Return the material exactly. Every line must stay as it is.

Supplied material.
....................
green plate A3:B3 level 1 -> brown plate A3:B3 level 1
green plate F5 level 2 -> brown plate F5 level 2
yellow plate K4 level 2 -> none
....................
Answer box.
green plate A3:B3 level 1 -> brown plate A3:B3 level 1
green plate F5 level 2 -> brown plate F5 level 2
yellow plate K4 level 2 -> none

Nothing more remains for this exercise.